=== ACTION ITEM ===
Which lines run from the one containing "JP1 pin 1: AGND -> IN3" through the end of the data? Write them out exactly, with the pictures left out.
== STUDY MATERIAL
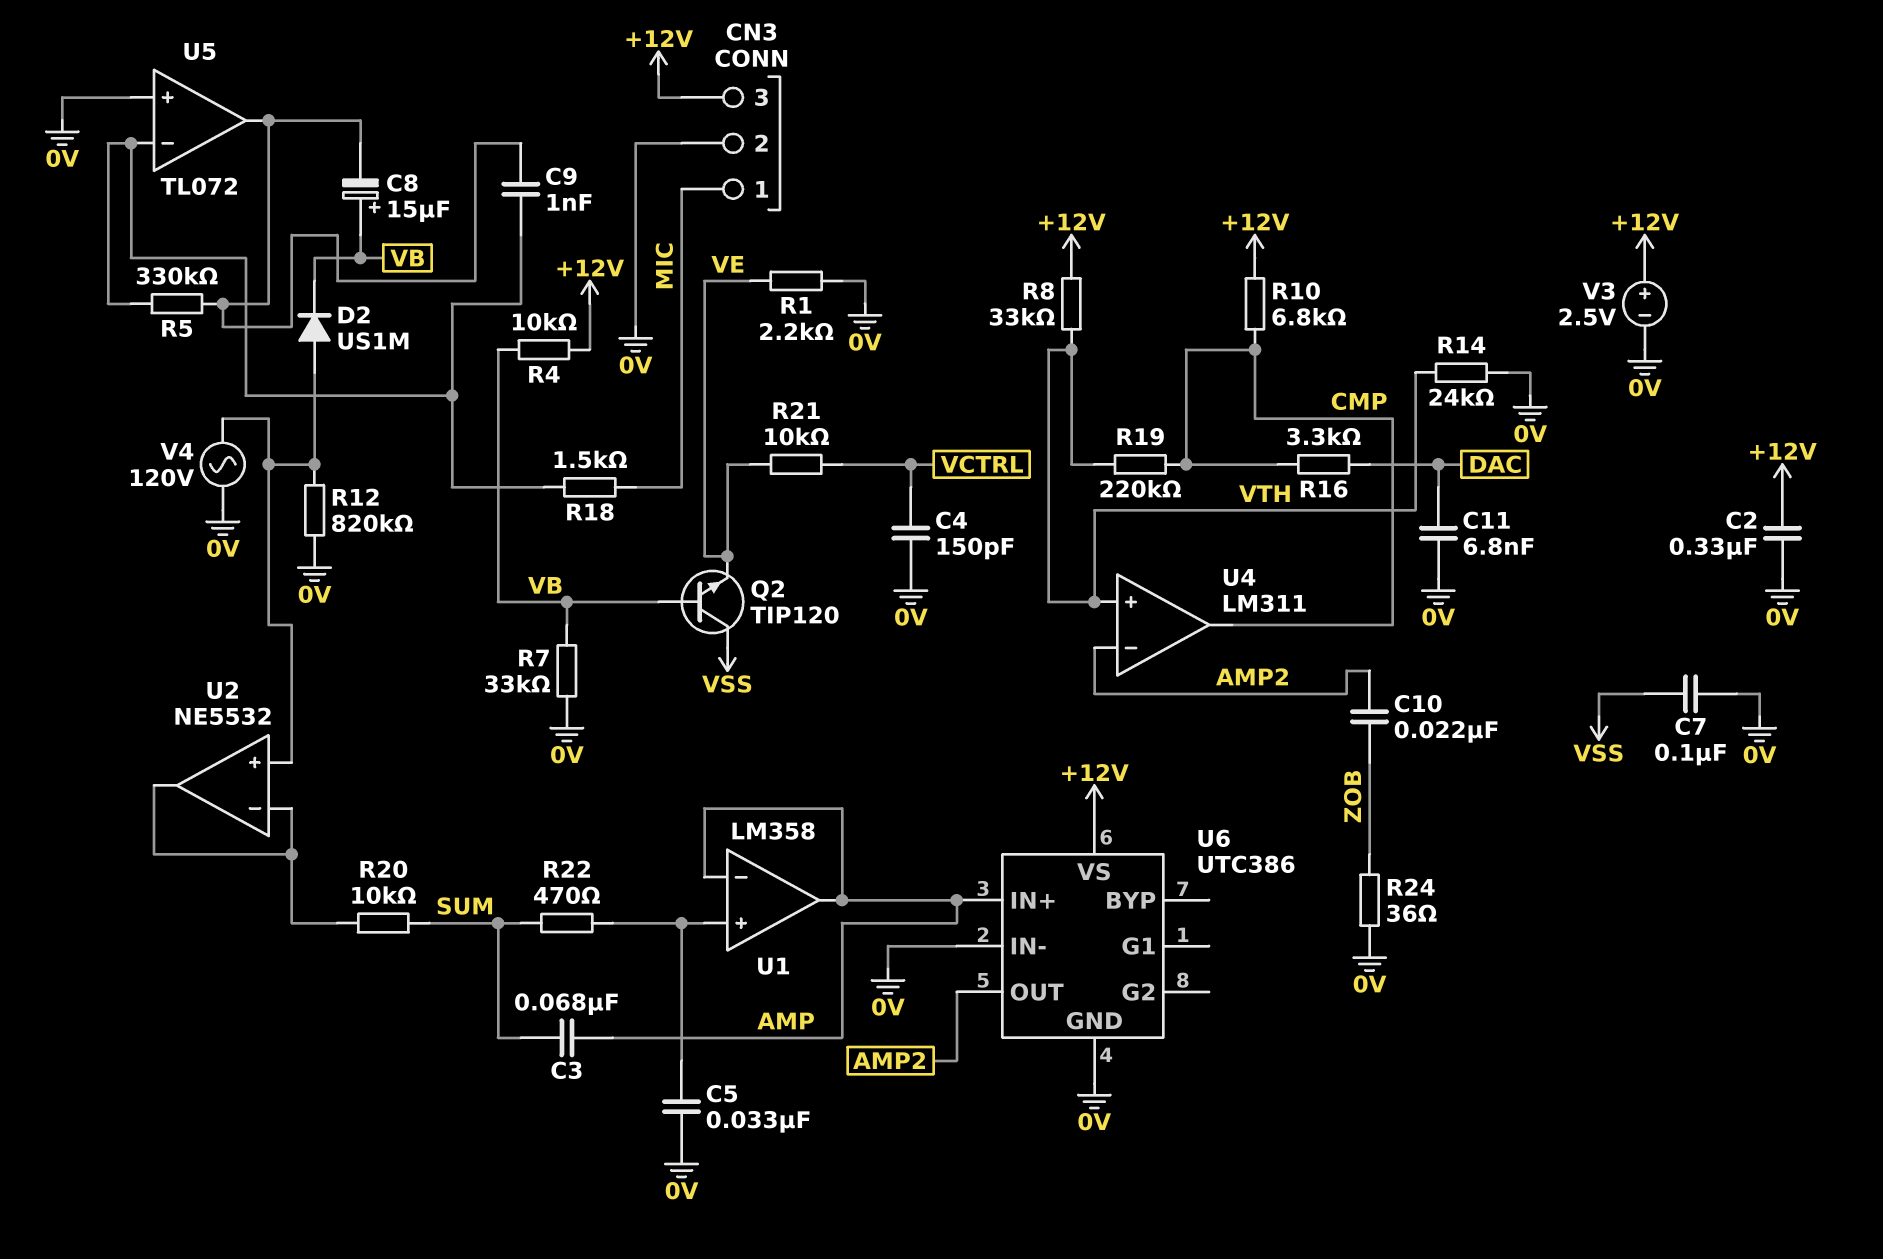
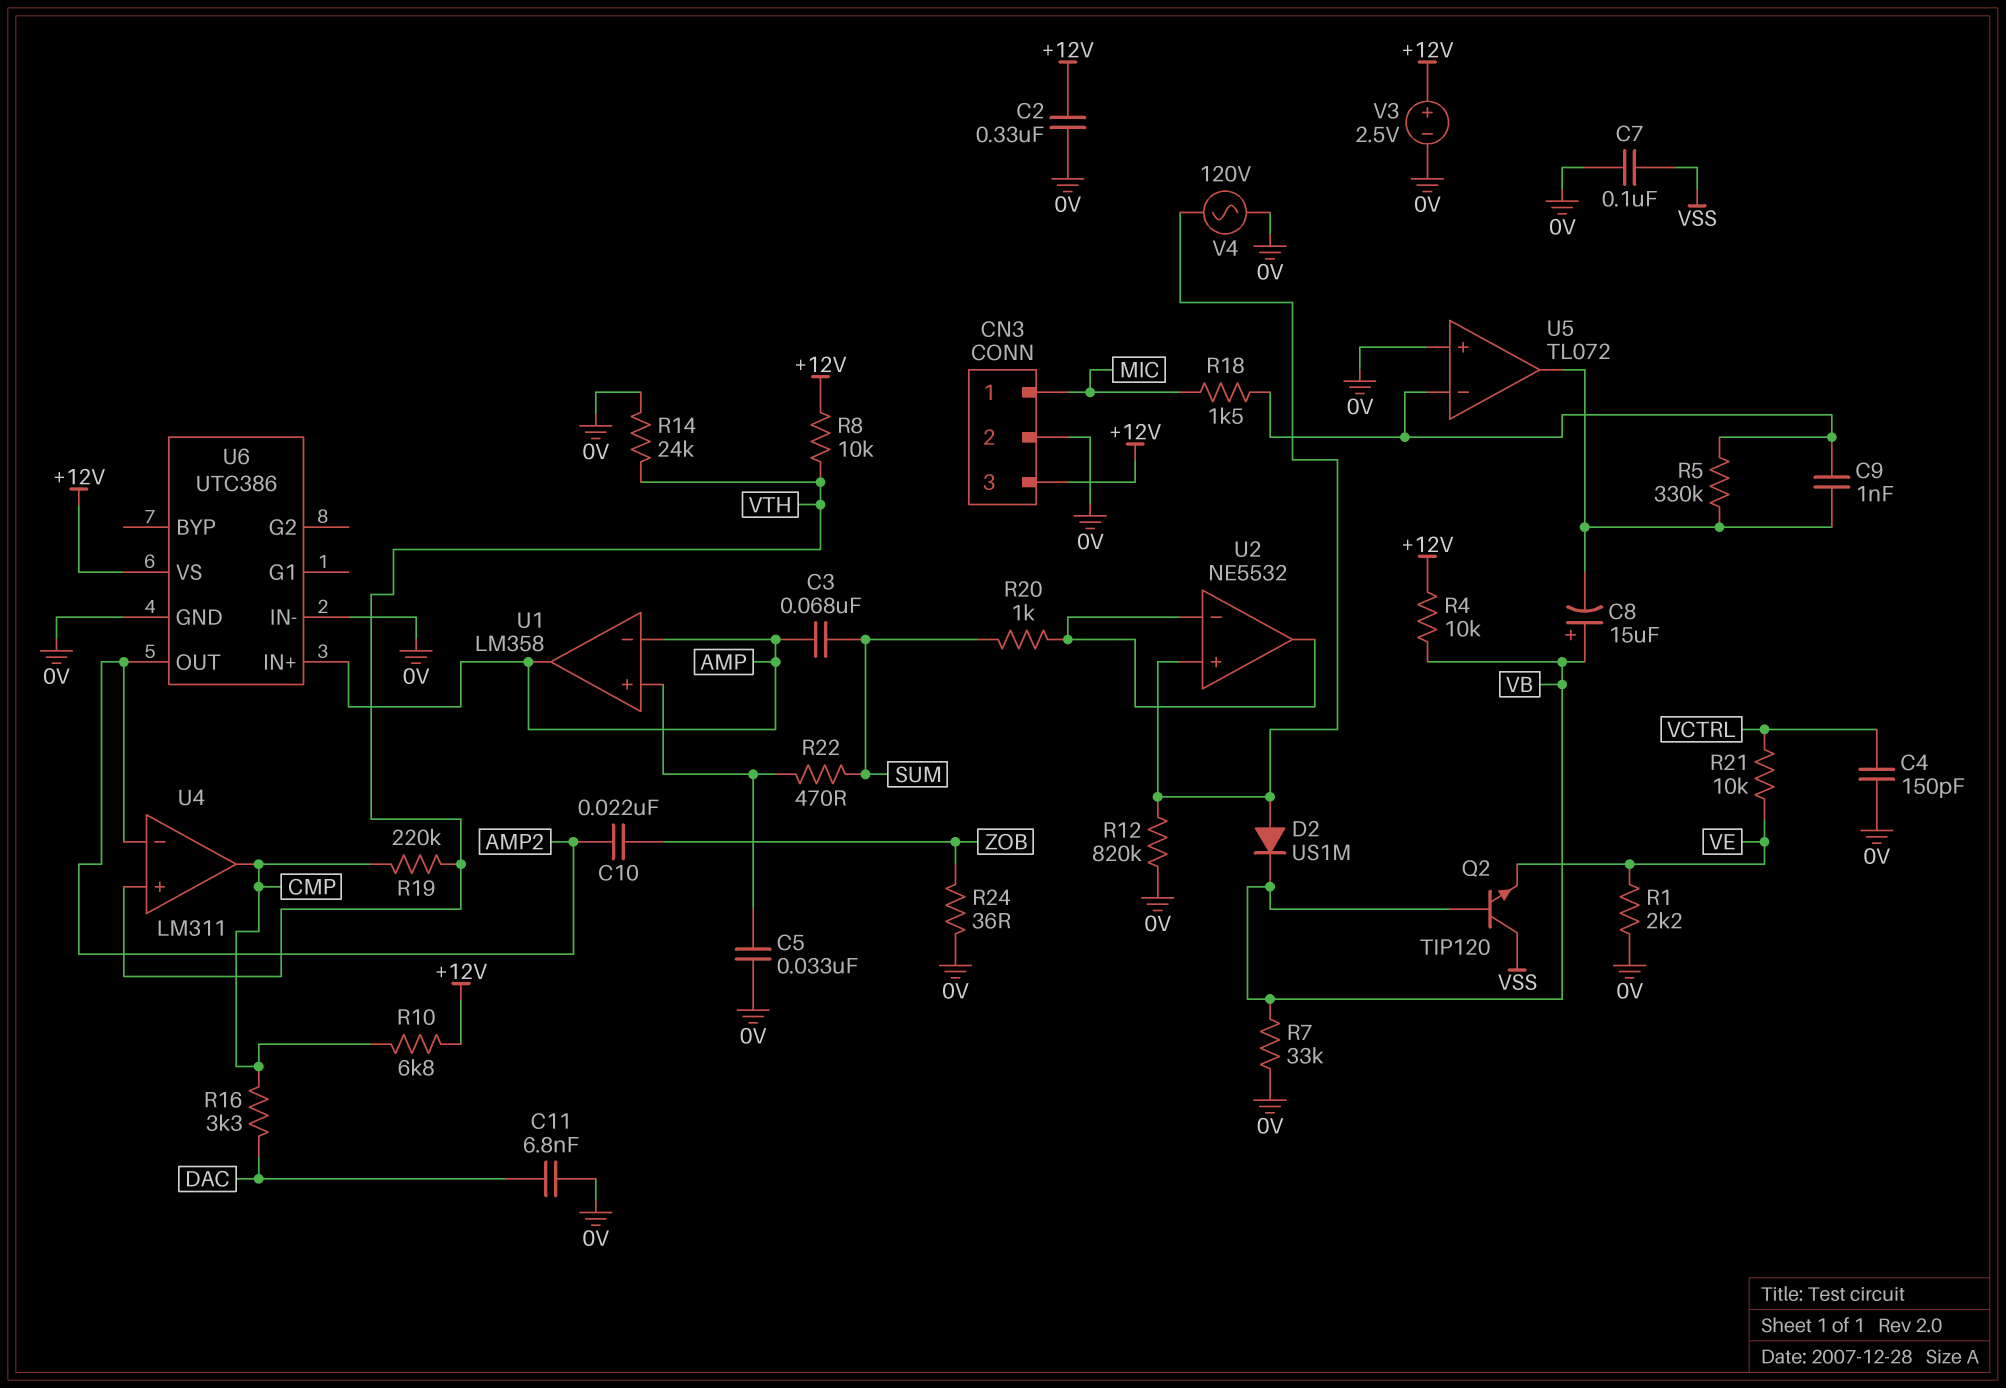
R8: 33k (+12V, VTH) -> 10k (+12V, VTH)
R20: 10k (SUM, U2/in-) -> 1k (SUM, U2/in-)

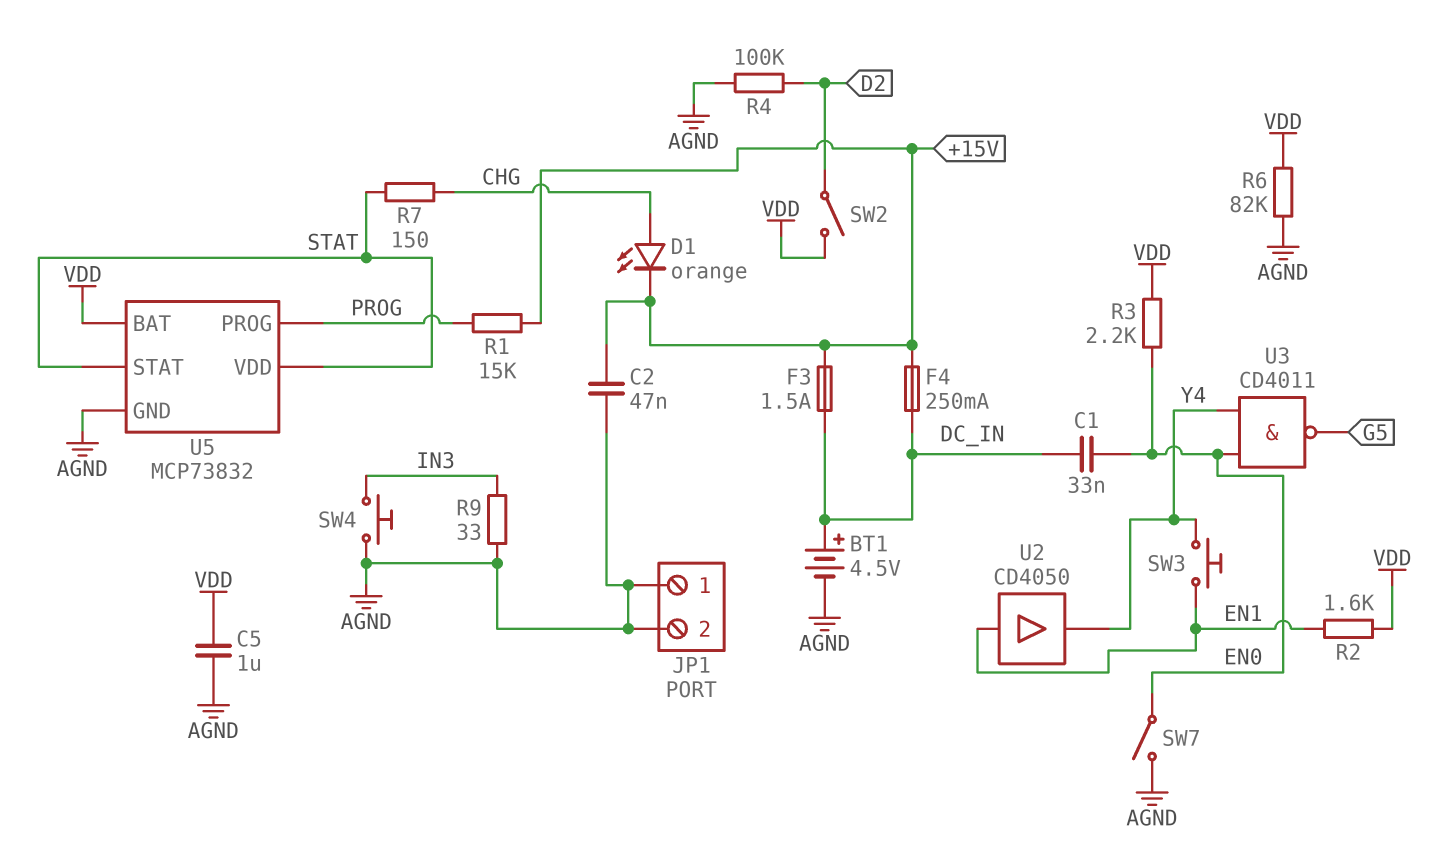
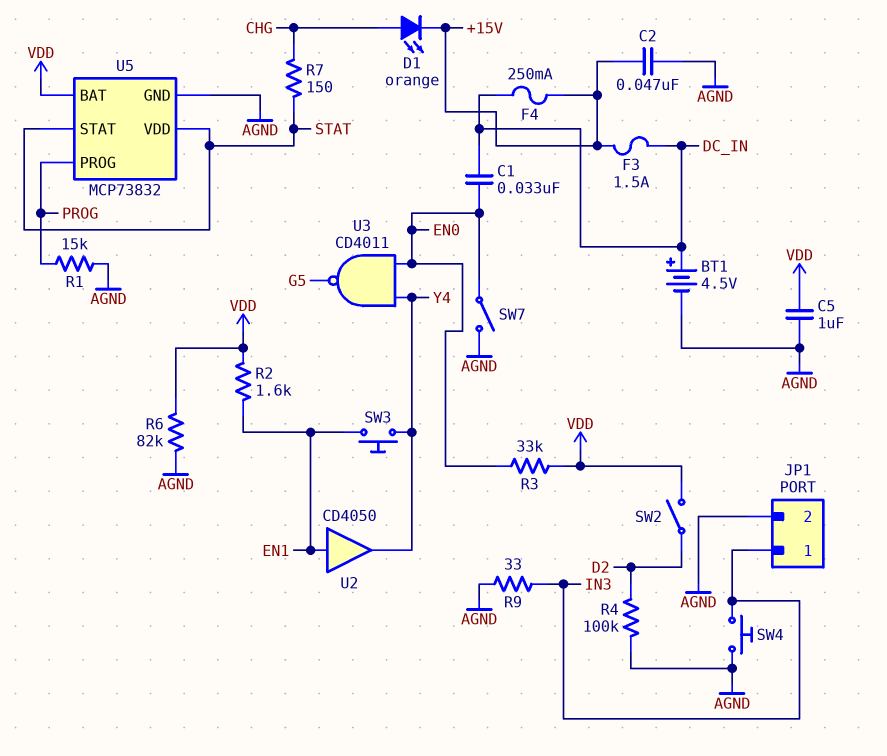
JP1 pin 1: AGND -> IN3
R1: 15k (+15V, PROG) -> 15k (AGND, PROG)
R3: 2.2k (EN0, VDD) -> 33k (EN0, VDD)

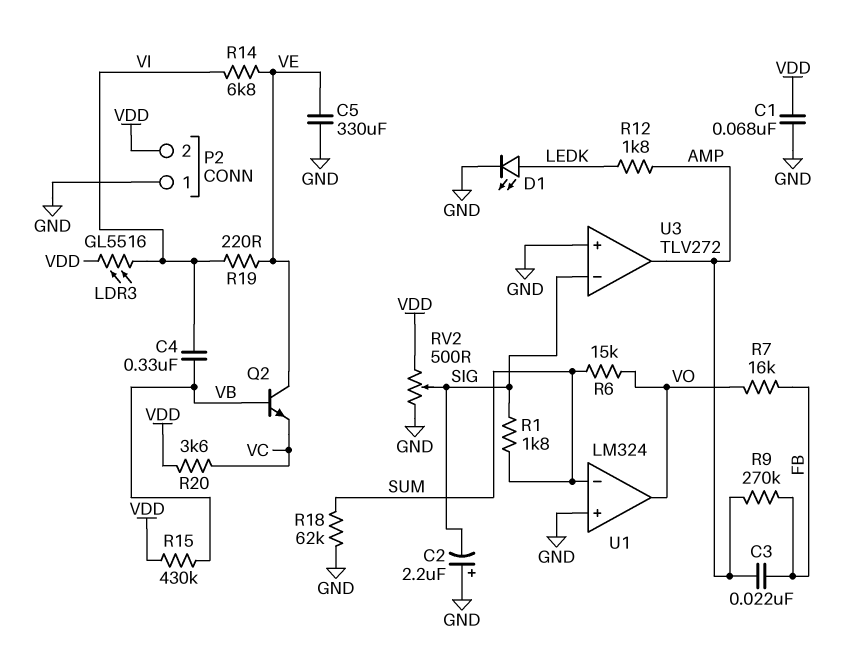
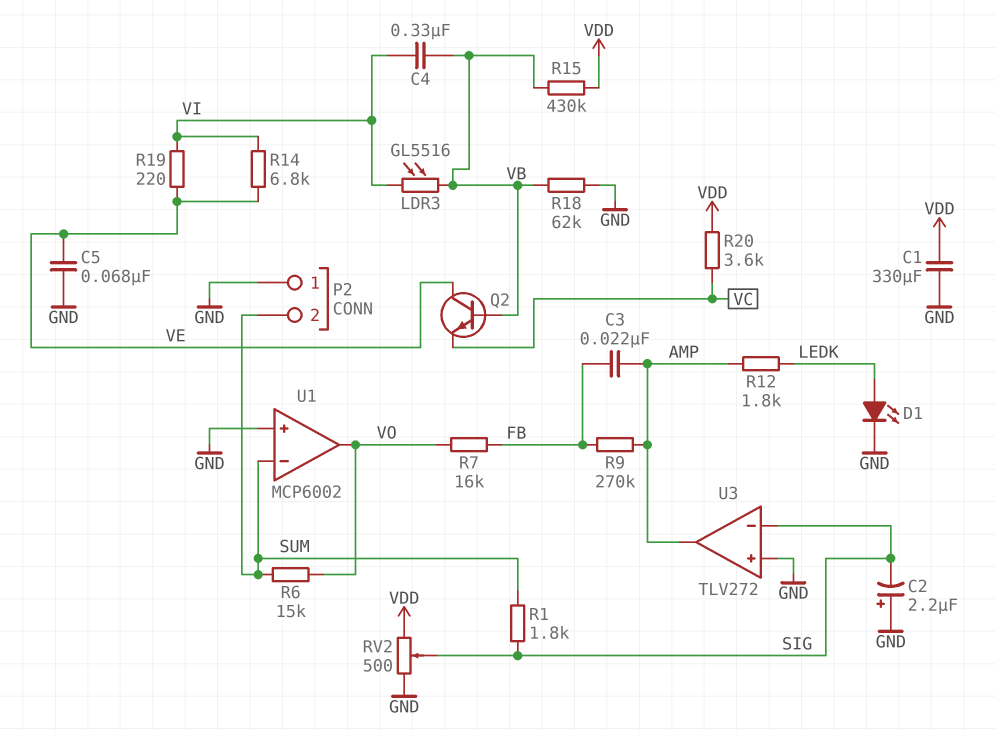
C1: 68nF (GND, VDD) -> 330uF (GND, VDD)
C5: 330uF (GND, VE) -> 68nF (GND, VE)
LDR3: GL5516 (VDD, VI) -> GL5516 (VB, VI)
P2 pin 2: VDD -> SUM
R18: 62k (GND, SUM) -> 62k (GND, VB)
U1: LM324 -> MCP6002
====
=== RESULT ===
JP1 pin 1: AGND -> IN3
R1: 15k (+15V, PROG) -> 15k (AGND, PROG)
R3: 2.2k (EN0, VDD) -> 33k (EN0, VDD)

C1: 68nF (GND, VDD) -> 330uF (GND, VDD)
C5: 330uF (GND, VE) -> 68nF (GND, VE)
LDR3: GL5516 (VDD, VI) -> GL5516 (VB, VI)
P2 pin 2: VDD -> SUM
R18: 62k (GND, SUM) -> 62k (GND, VB)
U1: LM324 -> MCP6002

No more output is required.